» EXERCISE INSTRUCTIONS:
Reproduce all of the data exactly, with no line skipped.

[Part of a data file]
+ + + + + + +
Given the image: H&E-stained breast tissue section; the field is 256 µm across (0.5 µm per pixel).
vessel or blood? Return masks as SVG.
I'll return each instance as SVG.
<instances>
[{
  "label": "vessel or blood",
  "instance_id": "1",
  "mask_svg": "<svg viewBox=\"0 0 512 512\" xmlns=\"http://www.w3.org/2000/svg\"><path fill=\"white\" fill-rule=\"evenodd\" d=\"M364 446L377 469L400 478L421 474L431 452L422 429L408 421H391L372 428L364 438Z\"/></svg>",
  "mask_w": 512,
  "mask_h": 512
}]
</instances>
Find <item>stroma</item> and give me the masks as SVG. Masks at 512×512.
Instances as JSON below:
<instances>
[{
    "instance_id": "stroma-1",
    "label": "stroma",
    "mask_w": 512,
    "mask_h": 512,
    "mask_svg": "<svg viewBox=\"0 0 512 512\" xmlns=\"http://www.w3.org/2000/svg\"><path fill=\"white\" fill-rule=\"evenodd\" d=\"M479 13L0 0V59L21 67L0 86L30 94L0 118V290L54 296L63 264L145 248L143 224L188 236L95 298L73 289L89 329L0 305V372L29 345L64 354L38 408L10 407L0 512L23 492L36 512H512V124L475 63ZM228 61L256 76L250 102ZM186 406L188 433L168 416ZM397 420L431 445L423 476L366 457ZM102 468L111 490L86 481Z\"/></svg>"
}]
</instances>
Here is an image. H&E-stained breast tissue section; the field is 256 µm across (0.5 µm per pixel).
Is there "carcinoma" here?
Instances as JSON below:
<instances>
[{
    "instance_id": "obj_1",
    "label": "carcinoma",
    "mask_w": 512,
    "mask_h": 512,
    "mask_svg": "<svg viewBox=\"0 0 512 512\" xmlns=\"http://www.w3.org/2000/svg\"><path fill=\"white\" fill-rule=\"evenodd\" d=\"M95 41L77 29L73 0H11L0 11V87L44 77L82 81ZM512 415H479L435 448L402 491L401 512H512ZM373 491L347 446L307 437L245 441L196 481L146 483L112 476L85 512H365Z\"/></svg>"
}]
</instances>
+ + + + + + +
» RESULT FOR THIS EXERCISE:
Given the image: H&E-stained breast tissue section; the field is 256 µm across (0.5 µm per pixel).
vessel or blood? Return masks as SVG.
I'll return each instance as SVG.
<instances>
[{
  "label": "vessel or blood",
  "instance_id": "1",
  "mask_svg": "<svg viewBox=\"0 0 512 512\" xmlns=\"http://www.w3.org/2000/svg\"><path fill=\"white\" fill-rule=\"evenodd\" d=\"M364 446L377 469L400 478L421 474L431 452L422 429L408 421H391L372 428L364 438Z\"/></svg>",
  "mask_w": 512,
  "mask_h": 512
}]
</instances>
Find <item>stroma</item> and give me the masks as SVG. Masks at 512×512.
Instances as JSON below:
<instances>
[{
    "instance_id": "stroma-1",
    "label": "stroma",
    "mask_w": 512,
    "mask_h": 512,
    "mask_svg": "<svg viewBox=\"0 0 512 512\" xmlns=\"http://www.w3.org/2000/svg\"><path fill=\"white\" fill-rule=\"evenodd\" d=\"M479 13L0 0V59L21 67L0 86L30 94L0 118V290L54 296L63 264L145 248L143 224L188 236L95 298L73 289L89 329L0 305V372L29 345L64 354L38 408L10 407L0 512L23 492L36 512H512V124L475 63ZM228 61L256 76L250 102ZM186 406L188 433L168 416ZM397 420L431 445L423 476L366 457ZM102 468L111 490L86 481Z\"/></svg>"
}]
</instances>
Here is an image. H&E-stained breast tissue section; the field is 256 µm across (0.5 µm per pixel).
Is there "carcinoma" here?
Instances as JSON below:
<instances>
[{
    "instance_id": "obj_1",
    "label": "carcinoma",
    "mask_w": 512,
    "mask_h": 512,
    "mask_svg": "<svg viewBox=\"0 0 512 512\" xmlns=\"http://www.w3.org/2000/svg\"><path fill=\"white\" fill-rule=\"evenodd\" d=\"M95 41L77 29L73 0H11L0 11V87L44 77L82 81ZM512 415H479L435 448L402 491L401 512H512ZM373 491L347 446L307 437L245 441L196 481L146 483L112 476L85 512H365Z\"/></svg>"
}]
</instances>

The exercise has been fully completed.